### INPUT
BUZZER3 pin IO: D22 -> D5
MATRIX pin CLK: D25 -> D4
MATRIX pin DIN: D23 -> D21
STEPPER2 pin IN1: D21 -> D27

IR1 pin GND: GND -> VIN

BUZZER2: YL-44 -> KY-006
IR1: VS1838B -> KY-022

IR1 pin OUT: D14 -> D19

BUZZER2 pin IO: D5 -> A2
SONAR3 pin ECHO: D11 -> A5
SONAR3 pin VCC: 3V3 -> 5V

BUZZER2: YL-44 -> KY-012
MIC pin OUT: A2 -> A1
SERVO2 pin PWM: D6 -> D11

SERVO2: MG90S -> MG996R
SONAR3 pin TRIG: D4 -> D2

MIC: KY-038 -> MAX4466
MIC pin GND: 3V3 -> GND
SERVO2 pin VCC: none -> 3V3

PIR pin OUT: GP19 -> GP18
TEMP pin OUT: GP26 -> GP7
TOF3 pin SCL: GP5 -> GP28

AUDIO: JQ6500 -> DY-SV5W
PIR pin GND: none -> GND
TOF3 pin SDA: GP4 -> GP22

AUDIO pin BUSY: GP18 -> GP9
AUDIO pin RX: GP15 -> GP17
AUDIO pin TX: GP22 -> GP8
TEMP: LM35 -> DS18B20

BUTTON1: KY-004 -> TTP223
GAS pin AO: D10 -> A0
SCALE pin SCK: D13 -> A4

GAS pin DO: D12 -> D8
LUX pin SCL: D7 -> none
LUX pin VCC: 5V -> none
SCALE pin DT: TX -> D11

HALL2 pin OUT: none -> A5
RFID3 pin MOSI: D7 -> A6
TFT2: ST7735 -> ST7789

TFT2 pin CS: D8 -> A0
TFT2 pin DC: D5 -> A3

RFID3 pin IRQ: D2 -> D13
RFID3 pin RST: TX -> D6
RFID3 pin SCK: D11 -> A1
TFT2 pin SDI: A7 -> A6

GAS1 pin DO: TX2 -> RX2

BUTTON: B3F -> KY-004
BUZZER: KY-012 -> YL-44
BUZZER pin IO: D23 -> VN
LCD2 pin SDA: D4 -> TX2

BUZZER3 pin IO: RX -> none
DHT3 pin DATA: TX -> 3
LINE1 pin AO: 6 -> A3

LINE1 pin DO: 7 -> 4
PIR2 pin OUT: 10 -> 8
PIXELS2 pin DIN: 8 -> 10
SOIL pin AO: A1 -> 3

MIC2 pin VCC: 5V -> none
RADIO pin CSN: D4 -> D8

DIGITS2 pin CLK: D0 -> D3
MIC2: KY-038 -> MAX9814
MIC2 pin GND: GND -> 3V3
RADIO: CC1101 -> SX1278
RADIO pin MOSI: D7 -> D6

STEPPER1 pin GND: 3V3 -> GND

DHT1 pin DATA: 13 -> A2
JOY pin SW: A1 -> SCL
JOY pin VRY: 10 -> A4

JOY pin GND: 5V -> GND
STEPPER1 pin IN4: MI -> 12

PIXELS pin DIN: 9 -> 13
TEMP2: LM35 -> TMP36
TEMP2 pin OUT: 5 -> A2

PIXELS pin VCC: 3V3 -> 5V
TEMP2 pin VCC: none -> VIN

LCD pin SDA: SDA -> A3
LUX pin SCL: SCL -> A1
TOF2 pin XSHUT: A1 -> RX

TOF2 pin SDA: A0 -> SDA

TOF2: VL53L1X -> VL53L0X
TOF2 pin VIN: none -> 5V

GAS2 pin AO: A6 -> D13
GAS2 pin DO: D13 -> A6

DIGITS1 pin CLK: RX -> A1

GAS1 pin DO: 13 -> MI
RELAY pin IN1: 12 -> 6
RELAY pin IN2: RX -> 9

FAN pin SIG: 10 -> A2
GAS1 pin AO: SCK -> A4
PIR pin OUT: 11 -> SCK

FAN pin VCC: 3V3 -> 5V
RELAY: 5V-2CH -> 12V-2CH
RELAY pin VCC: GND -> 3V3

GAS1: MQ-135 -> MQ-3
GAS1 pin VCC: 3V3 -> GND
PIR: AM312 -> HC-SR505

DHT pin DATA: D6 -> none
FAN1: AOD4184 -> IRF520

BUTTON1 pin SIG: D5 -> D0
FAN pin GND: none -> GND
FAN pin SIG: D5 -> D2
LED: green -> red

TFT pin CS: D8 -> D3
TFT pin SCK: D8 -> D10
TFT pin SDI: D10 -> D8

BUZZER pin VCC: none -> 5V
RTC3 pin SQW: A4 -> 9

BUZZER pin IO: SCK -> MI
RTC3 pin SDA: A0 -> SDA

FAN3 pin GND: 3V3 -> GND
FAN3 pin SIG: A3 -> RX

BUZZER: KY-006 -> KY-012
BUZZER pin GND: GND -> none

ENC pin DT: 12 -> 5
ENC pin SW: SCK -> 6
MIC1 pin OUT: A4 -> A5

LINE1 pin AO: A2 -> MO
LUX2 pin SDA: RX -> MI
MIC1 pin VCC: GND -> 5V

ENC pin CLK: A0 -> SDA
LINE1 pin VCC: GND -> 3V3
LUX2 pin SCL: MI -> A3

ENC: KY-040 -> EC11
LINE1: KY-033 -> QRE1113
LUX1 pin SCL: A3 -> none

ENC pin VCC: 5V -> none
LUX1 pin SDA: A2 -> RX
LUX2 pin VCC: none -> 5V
######
* [WHAT YOU ARE ASKED TO DO] Return every record exactly as it was given.

* [SOLUTION]
BUZZER3 pin IO: D22 -> D5
MATRIX pin CLK: D25 -> D4
MATRIX pin DIN: D23 -> D21
STEPPER2 pin IN1: D21 -> D27

IR1 pin GND: GND -> VIN

BUZZER2: YL-44 -> KY-006
IR1: VS1838B -> KY-022

IR1 pin OUT: D14 -> D19

BUZZER2 pin IO: D5 -> A2
SONAR3 pin ECHO: D11 -> A5
SONAR3 pin VCC: 3V3 -> 5V

BUZZER2: YL-44 -> KY-012
MIC pin OUT: A2 -> A1
SERVO2 pin PWM: D6 -> D11

SERVO2: MG90S -> MG996R
SONAR3 pin TRIG: D4 -> D2

MIC: KY-038 -> MAX4466
MIC pin GND: 3V3 -> GND
SERVO2 pin VCC: none -> 3V3

PIR pin OUT: GP19 -> GP18
TEMP pin OUT: GP26 -> GP7
TOF3 pin SCL: GP5 -> GP28

AUDIO: JQ6500 -> DY-SV5W
PIR pin GND: none -> GND
TOF3 pin SDA: GP4 -> GP22

AUDIO pin BUSY: GP18 -> GP9
AUDIO pin RX: GP15 -> GP17
AUDIO pin TX: GP22 -> GP8
TEMP: LM35 -> DS18B20

BUTTON1: KY-004 -> TTP223
GAS pin AO: D10 -> A0
SCALE pin SCK: D13 -> A4

GAS pin DO: D12 -> D8
LUX pin SCL: D7 -> none
LUX pin VCC: 5V -> none
SCALE pin DT: TX -> D11

HALL2 pin OUT: none -> A5
RFID3 pin MOSI: D7 -> A6
TFT2: ST7735 -> ST7789

TFT2 pin CS: D8 -> A0
TFT2 pin DC: D5 -> A3

RFID3 pin IRQ: D2 -> D13
RFID3 pin RST: TX -> D6
RFID3 pin SCK: D11 -> A1
TFT2 pin SDI: A7 -> A6

GAS1 pin DO: TX2 -> RX2

BUTTON: B3F -> KY-004
BUZZER: KY-012 -> YL-44
BUZZER pin IO: D23 -> VN
LCD2 pin SDA: D4 -> TX2

BUZZER3 pin IO: RX -> none
DHT3 pin DATA: TX -> 3
LINE1 pin AO: 6 -> A3

LINE1 pin DO: 7 -> 4
PIR2 pin OUT: 10 -> 8
PIXELS2 pin DIN: 8 -> 10
SOIL pin AO: A1 -> 3

MIC2 pin VCC: 5V -> none
RADIO pin CSN: D4 -> D8

DIGITS2 pin CLK: D0 -> D3
MIC2: KY-038 -> MAX9814
MIC2 pin GND: GND -> 3V3
RADIO: CC1101 -> SX1278
RADIO pin MOSI: D7 -> D6

STEPPER1 pin GND: 3V3 -> GND

DHT1 pin DATA: 13 -> A2
JOY pin SW: A1 -> SCL
JOY pin VRY: 10 -> A4

JOY pin GND: 5V -> GND
STEPPER1 pin IN4: MI -> 12

PIXELS pin DIN: 9 -> 13
TEMP2: LM35 -> TMP36
TEMP2 pin OUT: 5 -> A2

PIXELS pin VCC: 3V3 -> 5V
TEMP2 pin VCC: none -> VIN

LCD pin SDA: SDA -> A3
LUX pin SCL: SCL -> A1
TOF2 pin XSHUT: A1 -> RX

TOF2 pin SDA: A0 -> SDA

TOF2: VL53L1X -> VL53L0X
TOF2 pin VIN: none -> 5V

GAS2 pin AO: A6 -> D13
GAS2 pin DO: D13 -> A6

DIGITS1 pin CLK: RX -> A1

GAS1 pin DO: 13 -> MI
RELAY pin IN1: 12 -> 6
RELAY pin IN2: RX -> 9

FAN pin SIG: 10 -> A2
GAS1 pin AO: SCK -> A4
PIR pin OUT: 11 -> SCK

FAN pin VCC: 3V3 -> 5V
RELAY: 5V-2CH -> 12V-2CH
RELAY pin VCC: GND -> 3V3

GAS1: MQ-135 -> MQ-3
GAS1 pin VCC: 3V3 -> GND
PIR: AM312 -> HC-SR505

DHT pin DATA: D6 -> none
FAN1: AOD4184 -> IRF520

BUTTON1 pin SIG: D5 -> D0
FAN pin GND: none -> GND
FAN pin SIG: D5 -> D2
LED: green -> red

TFT pin CS: D8 -> D3
TFT pin SCK: D8 -> D10
TFT pin SDI: D10 -> D8

BUZZER pin VCC: none -> 5V
RTC3 pin SQW: A4 -> 9

BUZZER pin IO: SCK -> MI
RTC3 pin SDA: A0 -> SDA

FAN3 pin GND: 3V3 -> GND
FAN3 pin SIG: A3 -> RX

BUZZER: KY-006 -> KY-012
BUZZER pin GND: GND -> none

ENC pin DT: 12 -> 5
ENC pin SW: SCK -> 6
MIC1 pin OUT: A4 -> A5

LINE1 pin AO: A2 -> MO
LUX2 pin SDA: RX -> MI
MIC1 pin VCC: GND -> 5V

ENC pin CLK: A0 -> SDA
LINE1 pin VCC: GND -> 3V3
LUX2 pin SCL: MI -> A3

ENC: KY-040 -> EC11
LINE1: KY-033 -> QRE1113
LUX1 pin SCL: A3 -> none

ENC pin VCC: 5V -> none
LUX1 pin SDA: A2 -> RX
LUX2 pin VCC: none -> 5V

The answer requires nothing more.